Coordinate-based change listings
▼▼▼

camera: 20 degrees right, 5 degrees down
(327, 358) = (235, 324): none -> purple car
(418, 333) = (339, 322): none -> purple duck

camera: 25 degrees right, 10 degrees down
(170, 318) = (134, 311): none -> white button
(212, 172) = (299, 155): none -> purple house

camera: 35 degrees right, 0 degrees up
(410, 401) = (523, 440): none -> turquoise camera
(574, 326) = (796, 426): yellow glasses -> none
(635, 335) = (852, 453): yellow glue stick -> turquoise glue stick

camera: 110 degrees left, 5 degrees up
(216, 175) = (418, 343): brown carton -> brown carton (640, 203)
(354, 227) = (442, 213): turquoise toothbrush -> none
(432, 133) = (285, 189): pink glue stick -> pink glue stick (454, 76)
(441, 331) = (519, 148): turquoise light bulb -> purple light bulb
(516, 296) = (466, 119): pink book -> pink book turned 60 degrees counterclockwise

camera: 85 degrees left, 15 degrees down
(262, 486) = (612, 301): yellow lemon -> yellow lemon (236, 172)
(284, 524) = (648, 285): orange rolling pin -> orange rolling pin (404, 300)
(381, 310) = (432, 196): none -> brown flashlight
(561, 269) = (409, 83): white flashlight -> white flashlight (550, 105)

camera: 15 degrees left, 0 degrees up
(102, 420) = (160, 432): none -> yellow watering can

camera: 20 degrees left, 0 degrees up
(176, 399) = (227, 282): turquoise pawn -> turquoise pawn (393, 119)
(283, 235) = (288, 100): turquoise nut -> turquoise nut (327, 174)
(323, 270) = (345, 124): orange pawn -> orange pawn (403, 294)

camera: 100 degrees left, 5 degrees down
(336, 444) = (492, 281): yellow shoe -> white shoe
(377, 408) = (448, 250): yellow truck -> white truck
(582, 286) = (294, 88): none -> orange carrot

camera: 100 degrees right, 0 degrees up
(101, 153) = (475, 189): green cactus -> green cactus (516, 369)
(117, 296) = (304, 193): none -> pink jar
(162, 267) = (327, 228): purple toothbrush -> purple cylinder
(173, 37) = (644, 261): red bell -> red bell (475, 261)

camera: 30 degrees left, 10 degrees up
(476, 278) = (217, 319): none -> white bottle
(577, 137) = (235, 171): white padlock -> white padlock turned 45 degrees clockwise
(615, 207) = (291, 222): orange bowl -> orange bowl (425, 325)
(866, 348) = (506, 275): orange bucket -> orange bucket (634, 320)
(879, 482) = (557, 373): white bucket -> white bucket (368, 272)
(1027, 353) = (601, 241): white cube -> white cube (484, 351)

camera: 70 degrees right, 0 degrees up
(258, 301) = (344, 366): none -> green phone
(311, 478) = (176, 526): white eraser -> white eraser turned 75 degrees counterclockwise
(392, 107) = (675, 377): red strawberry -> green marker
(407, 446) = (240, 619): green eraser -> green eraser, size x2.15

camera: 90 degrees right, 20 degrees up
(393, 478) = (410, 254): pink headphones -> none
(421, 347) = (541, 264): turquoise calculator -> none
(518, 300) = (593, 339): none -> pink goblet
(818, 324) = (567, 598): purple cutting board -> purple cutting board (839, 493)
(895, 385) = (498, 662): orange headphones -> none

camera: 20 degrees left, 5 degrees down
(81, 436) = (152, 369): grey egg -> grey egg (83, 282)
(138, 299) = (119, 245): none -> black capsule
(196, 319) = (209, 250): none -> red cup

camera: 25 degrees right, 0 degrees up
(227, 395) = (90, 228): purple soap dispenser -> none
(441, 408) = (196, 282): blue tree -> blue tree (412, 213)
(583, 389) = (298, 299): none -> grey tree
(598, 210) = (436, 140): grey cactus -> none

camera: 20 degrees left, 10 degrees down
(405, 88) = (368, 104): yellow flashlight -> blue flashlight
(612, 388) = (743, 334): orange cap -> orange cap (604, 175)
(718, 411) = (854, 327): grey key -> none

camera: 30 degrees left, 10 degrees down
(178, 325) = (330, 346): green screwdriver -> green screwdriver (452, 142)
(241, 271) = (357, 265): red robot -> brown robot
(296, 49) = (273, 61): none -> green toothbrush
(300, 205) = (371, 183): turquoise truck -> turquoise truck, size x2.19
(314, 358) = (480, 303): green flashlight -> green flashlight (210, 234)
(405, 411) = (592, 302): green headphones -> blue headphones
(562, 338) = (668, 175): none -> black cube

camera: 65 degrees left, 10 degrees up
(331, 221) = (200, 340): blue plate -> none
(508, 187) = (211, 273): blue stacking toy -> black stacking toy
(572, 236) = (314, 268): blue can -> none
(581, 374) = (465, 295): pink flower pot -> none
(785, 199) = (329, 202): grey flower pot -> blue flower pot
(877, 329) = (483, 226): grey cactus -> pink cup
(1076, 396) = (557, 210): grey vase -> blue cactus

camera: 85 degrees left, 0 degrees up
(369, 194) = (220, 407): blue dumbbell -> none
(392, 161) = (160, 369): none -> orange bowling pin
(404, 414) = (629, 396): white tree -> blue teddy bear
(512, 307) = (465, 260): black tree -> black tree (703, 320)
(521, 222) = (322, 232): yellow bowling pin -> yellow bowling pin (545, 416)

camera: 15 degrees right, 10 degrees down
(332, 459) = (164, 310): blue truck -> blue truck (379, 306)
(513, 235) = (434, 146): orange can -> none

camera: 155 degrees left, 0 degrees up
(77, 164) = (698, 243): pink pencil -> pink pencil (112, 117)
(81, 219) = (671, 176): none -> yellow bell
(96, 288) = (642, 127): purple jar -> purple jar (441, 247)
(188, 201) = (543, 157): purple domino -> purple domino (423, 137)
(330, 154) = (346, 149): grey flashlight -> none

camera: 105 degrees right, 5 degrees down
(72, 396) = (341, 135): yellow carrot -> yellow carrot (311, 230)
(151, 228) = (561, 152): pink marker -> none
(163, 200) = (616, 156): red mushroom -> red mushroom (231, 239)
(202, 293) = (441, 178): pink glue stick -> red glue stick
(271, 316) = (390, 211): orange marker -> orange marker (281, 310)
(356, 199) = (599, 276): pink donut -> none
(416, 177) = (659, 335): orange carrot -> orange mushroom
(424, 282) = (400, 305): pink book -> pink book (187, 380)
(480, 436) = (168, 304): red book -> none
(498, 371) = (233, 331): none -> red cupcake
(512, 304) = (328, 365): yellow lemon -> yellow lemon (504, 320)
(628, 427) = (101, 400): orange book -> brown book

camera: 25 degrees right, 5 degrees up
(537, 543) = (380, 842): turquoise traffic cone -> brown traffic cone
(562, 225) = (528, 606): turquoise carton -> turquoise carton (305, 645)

▲▲▲

The problem ::
Wherever a line in the data above contains the word "bucket", copy that line.

Output for this task ::
(866, 348) = (506, 275): orange bucket -> orange bucket (634, 320)
(879, 482) = (557, 373): white bucket -> white bucket (368, 272)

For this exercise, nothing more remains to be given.